Exercise prompt: Any pictures in the records below must be left out when you repeat the lines from the line containing "none -> orange 1x2 brick [762,300,892,442]" through the line containing "none -> grey 1x1 brick [461,417,545,529]" exactly.

Object change descriptions:
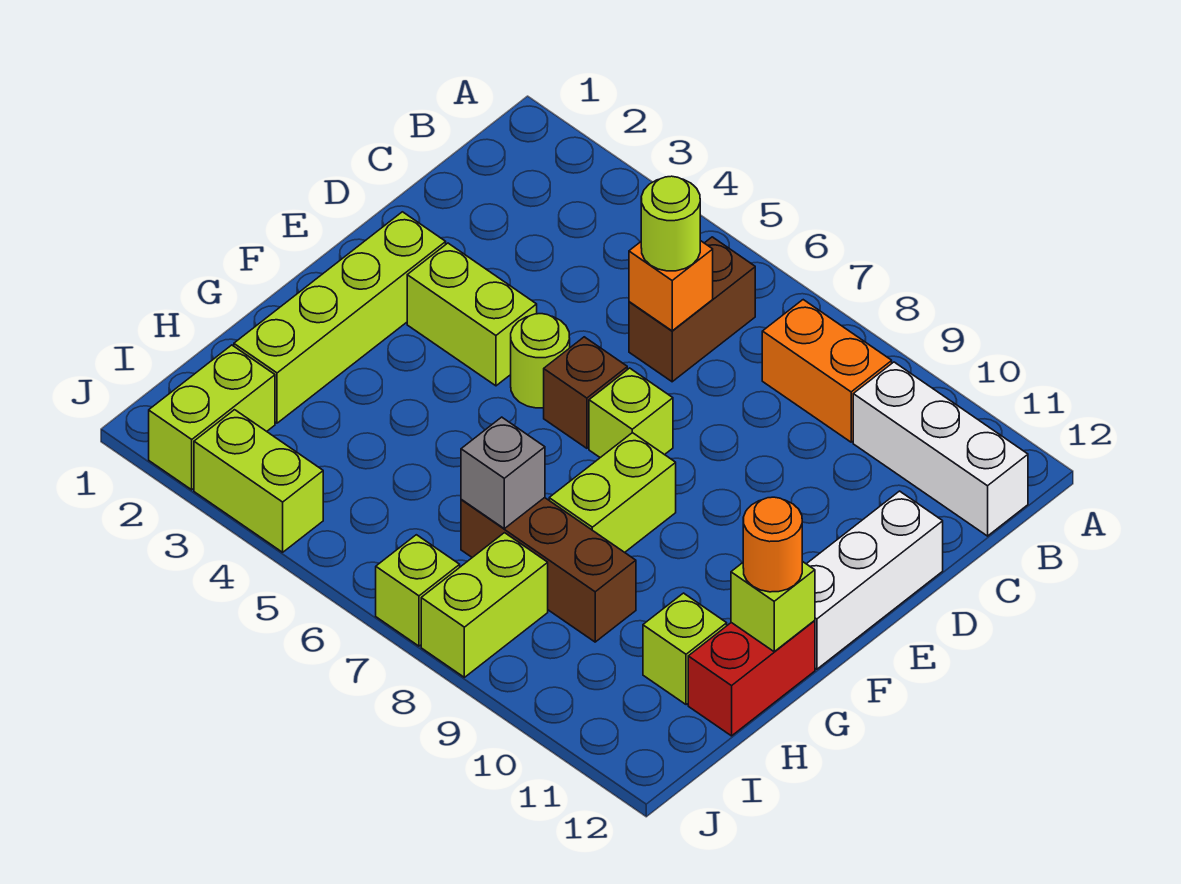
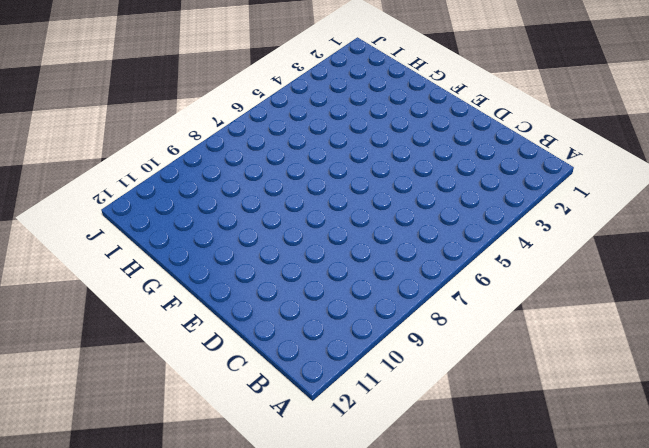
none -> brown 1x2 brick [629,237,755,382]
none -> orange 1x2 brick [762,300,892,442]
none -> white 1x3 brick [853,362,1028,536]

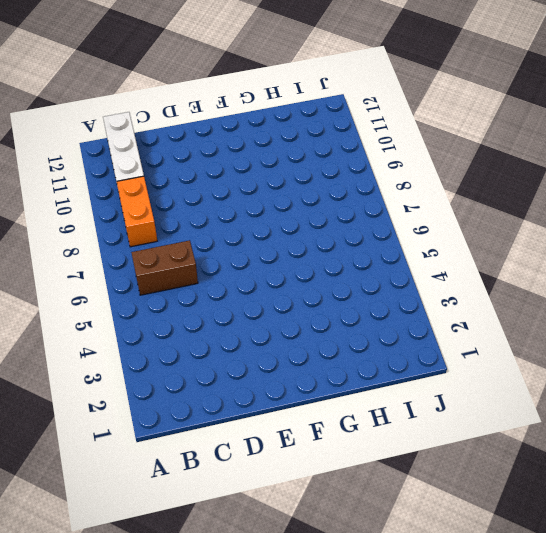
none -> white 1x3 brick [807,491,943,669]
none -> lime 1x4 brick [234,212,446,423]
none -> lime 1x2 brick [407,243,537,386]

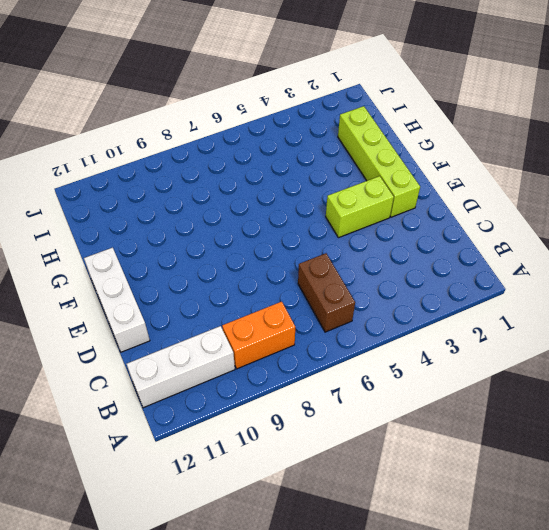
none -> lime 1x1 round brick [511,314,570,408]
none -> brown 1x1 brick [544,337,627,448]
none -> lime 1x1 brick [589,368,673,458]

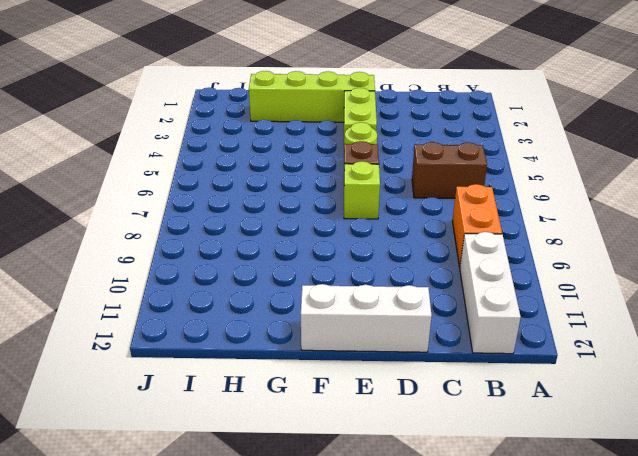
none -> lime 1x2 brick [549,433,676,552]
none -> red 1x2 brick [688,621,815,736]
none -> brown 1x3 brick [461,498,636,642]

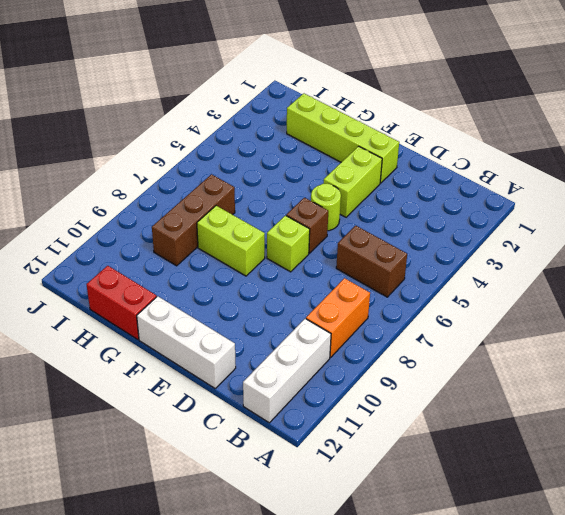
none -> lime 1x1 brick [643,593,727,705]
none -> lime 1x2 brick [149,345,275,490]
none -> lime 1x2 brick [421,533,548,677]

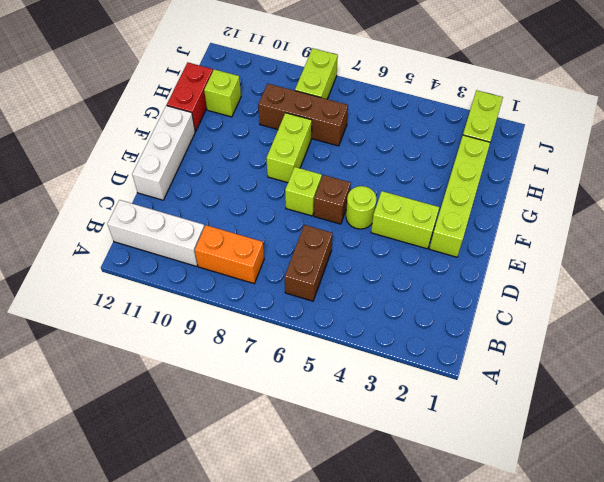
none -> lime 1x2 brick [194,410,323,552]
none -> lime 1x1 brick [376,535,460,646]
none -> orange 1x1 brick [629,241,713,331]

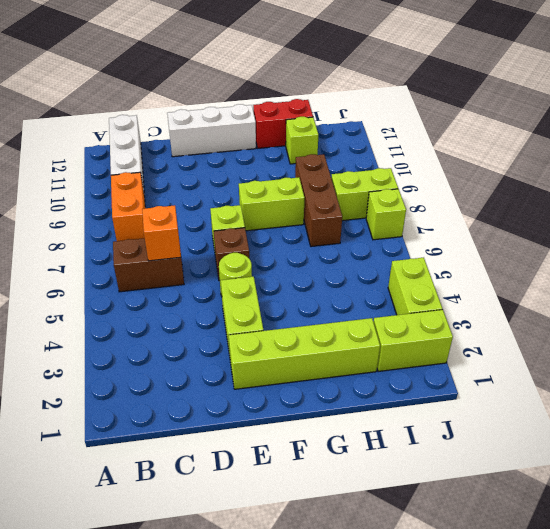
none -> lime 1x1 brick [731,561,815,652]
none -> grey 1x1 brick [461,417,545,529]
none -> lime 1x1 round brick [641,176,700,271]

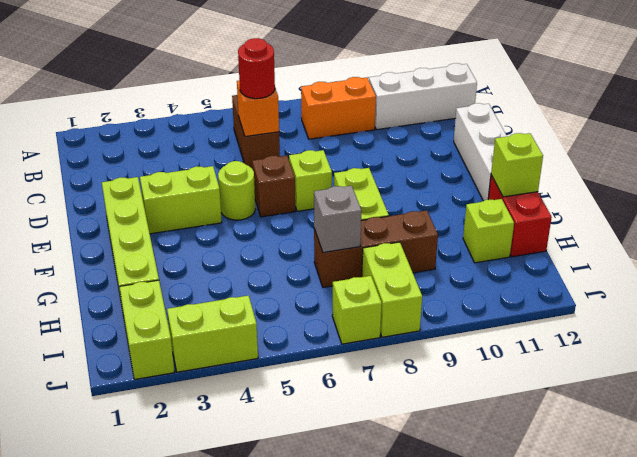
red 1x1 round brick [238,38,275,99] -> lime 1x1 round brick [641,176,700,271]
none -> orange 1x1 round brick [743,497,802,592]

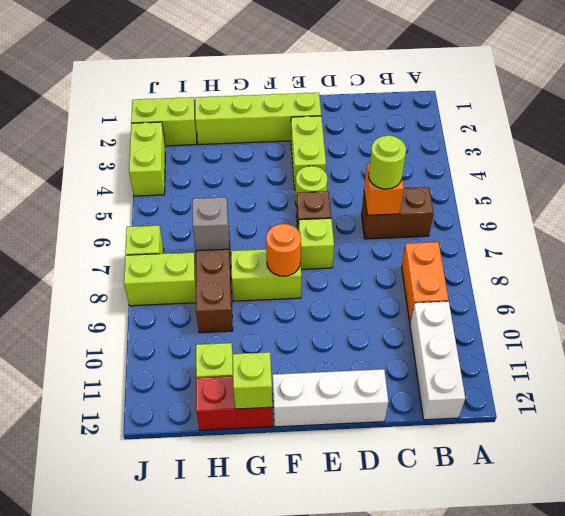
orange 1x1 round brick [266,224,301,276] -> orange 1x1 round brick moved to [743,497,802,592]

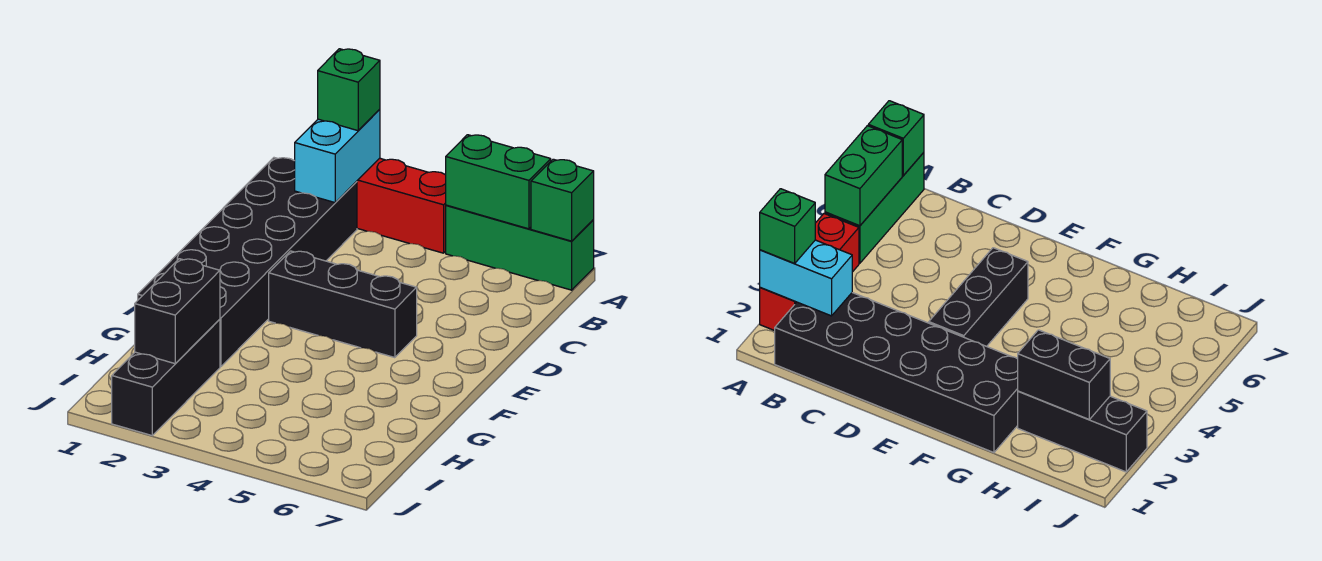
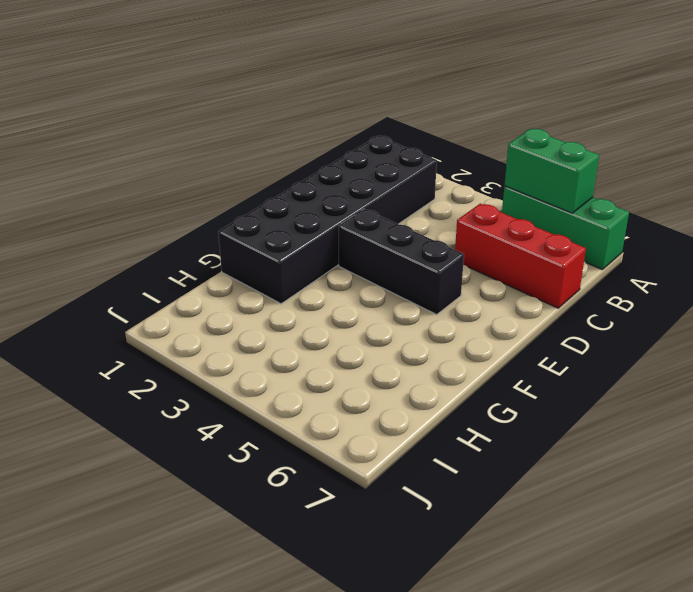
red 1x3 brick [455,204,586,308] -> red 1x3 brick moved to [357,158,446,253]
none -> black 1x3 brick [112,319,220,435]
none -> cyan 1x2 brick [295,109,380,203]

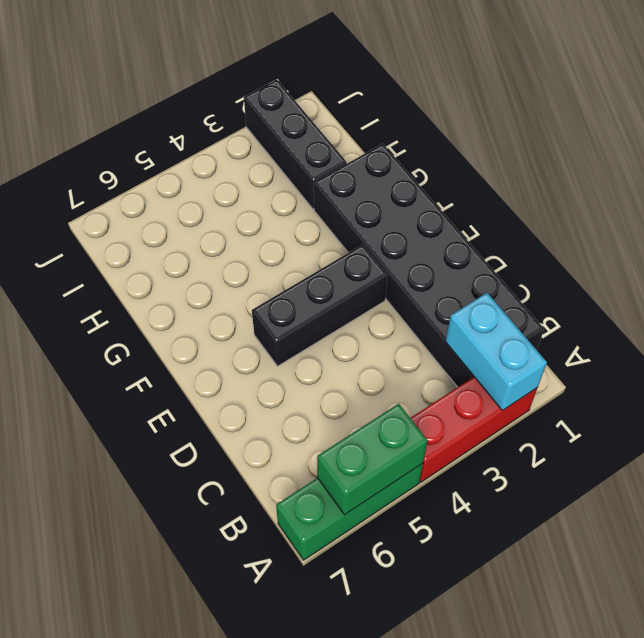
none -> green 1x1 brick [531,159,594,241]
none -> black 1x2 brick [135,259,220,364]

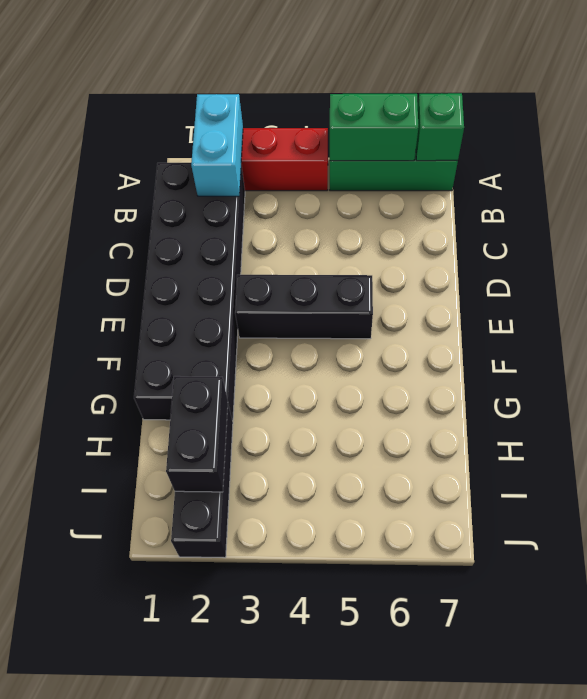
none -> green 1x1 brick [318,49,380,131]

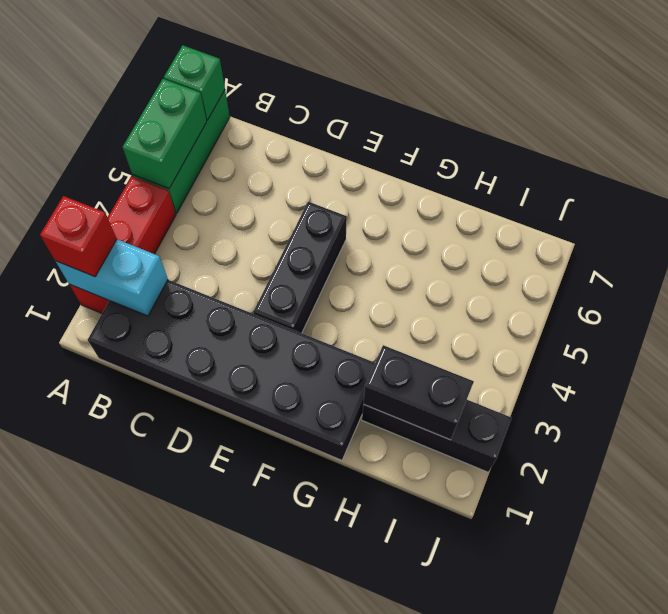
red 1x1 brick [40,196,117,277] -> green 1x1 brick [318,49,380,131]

Your response:
none -> orange 1x2 brick [762,300,892,442]
none -> white 1x3 brick [853,362,1028,536]

none -> white 1x3 brick [807,491,943,669]
none -> lime 1x4 brick [234,212,446,423]
none -> lime 1x2 brick [407,243,537,386]

none -> lime 1x1 round brick [511,314,570,408]
none -> brown 1x1 brick [544,337,627,448]
none -> lime 1x1 brick [589,368,673,458]

none -> lime 1x2 brick [549,433,676,552]
none -> red 1x2 brick [688,621,815,736]
none -> brown 1x3 brick [461,498,636,642]

none -> lime 1x1 brick [643,593,727,705]
none -> lime 1x2 brick [149,345,275,490]
none -> lime 1x2 brick [421,533,548,677]

none -> lime 1x2 brick [194,410,323,552]
none -> lime 1x1 brick [376,535,460,646]
none -> orange 1x1 brick [629,241,713,331]

none -> lime 1x1 brick [731,561,815,652]
none -> grey 1x1 brick [461,417,545,529]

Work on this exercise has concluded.